- Exercise requirements -
Please copy out the entries below exactly, beginning with the line that contains "(402, 253) = (424, 198): orange" and ending with the line that contains "(797, 382) = (603, 433): grey", and include nothing outside that span.

- Extracted information -
——————
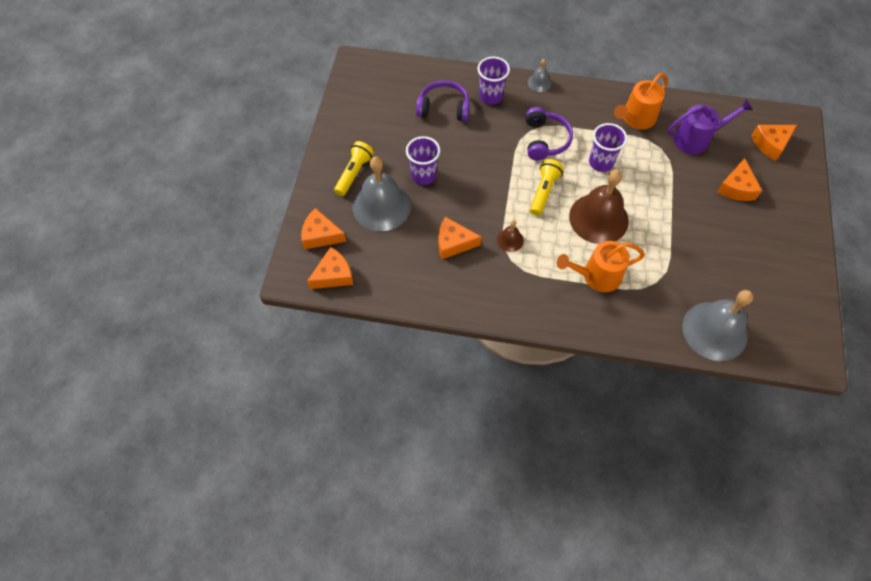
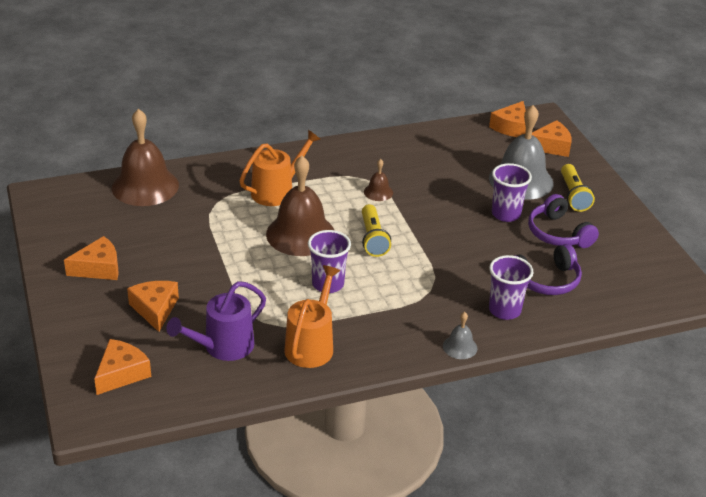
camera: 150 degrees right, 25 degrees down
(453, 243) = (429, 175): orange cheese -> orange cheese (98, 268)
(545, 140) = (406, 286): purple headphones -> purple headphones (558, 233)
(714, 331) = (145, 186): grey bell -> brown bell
——————
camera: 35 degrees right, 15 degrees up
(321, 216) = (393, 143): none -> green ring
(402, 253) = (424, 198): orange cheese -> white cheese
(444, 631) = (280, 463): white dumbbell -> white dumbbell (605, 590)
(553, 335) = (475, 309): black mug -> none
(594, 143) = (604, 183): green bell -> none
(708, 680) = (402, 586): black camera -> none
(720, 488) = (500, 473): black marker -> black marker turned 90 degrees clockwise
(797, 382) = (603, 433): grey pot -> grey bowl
——————
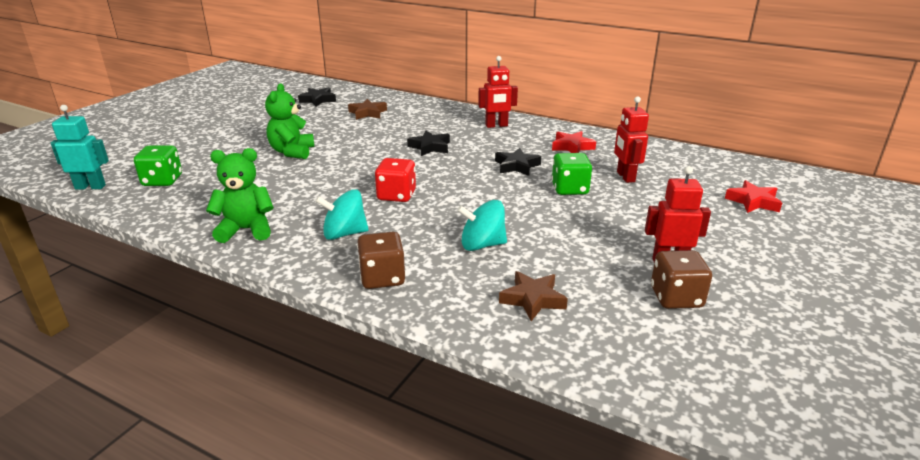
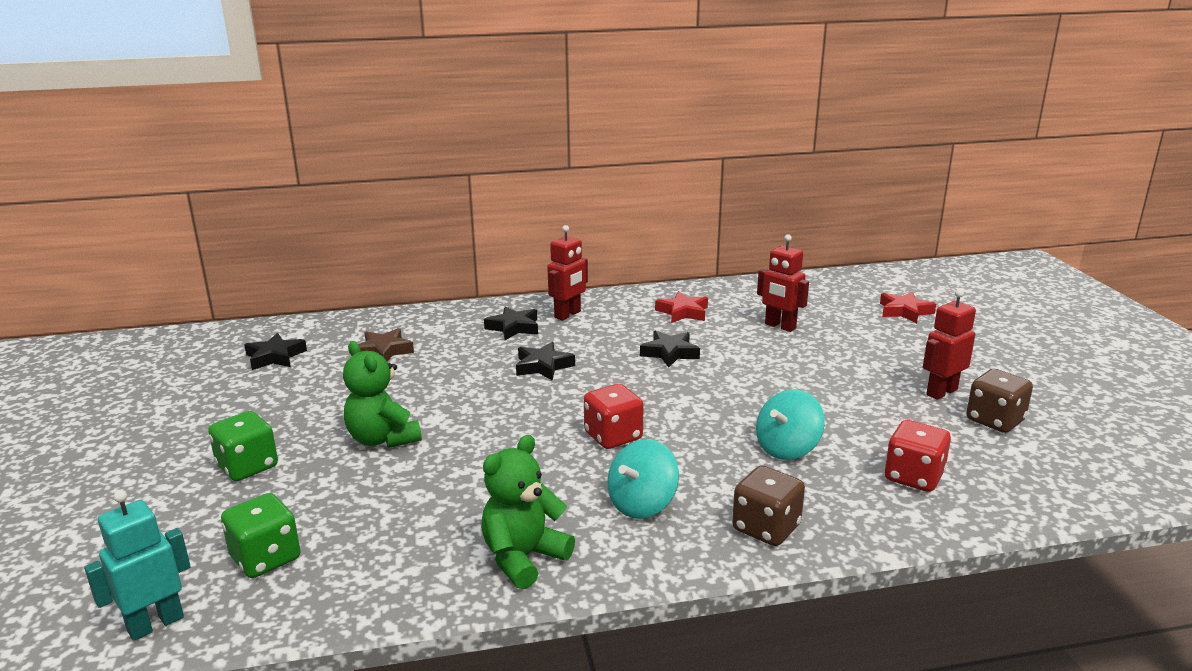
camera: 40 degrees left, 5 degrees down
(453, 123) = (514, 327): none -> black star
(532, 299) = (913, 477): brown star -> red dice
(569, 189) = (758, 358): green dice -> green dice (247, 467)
——————
- Problem solution -
(402, 253) = (424, 198): orange cheese -> white cheese
(444, 631) = (280, 463): white dumbbell -> white dumbbell (605, 590)
(553, 335) = (475, 309): black mug -> none
(594, 143) = (604, 183): green bell -> none
(708, 680) = (402, 586): black camera -> none
(720, 488) = (500, 473): black marker -> black marker turned 90 degrees clockwise
(797, 382) = (603, 433): grey pot -> grey bowl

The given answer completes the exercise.